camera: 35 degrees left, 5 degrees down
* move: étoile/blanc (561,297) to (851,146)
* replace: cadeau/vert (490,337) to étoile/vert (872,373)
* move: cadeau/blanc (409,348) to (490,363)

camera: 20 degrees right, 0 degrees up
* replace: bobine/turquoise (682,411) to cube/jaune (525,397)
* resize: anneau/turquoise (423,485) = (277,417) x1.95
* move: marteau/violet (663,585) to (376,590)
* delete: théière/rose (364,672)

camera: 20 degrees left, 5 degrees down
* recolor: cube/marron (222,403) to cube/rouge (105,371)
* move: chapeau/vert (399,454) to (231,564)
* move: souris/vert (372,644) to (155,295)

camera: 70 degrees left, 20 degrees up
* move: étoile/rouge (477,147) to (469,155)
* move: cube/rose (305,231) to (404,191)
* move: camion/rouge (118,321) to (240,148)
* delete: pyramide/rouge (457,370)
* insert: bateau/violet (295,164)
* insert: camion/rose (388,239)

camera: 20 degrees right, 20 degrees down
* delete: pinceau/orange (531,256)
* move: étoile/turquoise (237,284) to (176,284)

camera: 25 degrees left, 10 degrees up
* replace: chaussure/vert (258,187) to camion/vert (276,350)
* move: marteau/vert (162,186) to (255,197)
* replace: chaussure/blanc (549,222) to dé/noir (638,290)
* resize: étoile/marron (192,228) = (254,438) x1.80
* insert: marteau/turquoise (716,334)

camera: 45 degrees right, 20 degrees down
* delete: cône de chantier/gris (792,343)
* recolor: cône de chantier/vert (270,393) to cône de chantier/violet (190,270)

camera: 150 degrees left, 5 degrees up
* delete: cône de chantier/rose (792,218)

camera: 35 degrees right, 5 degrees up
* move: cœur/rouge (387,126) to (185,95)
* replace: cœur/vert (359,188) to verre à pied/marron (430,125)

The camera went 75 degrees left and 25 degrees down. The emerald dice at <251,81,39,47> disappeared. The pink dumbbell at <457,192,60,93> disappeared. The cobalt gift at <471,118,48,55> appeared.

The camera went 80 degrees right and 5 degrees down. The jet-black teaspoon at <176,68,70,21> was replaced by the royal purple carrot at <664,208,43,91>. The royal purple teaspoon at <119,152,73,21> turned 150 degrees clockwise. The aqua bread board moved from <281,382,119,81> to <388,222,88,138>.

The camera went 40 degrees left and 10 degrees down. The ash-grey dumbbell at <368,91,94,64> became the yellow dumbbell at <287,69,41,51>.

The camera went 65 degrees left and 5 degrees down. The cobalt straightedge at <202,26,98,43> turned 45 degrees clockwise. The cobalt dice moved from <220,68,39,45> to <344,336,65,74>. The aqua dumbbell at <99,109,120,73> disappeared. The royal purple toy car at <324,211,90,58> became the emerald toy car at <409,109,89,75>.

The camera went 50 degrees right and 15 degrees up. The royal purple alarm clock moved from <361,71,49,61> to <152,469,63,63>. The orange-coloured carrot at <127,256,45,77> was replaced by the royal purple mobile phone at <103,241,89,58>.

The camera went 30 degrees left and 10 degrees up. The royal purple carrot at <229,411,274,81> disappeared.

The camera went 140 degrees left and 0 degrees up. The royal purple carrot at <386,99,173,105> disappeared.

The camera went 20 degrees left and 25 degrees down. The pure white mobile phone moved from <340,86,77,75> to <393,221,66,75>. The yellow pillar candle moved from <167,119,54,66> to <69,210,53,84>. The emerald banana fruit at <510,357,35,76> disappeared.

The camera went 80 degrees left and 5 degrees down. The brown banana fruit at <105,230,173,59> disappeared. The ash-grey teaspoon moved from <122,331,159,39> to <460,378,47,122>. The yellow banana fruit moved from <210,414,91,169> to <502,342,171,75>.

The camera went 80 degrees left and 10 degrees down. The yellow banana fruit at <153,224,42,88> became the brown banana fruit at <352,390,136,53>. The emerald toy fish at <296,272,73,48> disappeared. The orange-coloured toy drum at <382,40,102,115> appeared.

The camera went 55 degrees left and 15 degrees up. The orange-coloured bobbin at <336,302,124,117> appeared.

________________________________________

TASK PROMPT:
Lines from the top of the entries above to the line that contains "to étoile/vert (872,373)" should be set down exactly, please, with both ends kept and nothing added.

RESPONSE FOR THIS EXERCISE:
camera: 35 degrees left, 5 degrees down
* move: étoile/blanc (561,297) to (851,146)
* replace: cadeau/vert (490,337) to étoile/vert (872,373)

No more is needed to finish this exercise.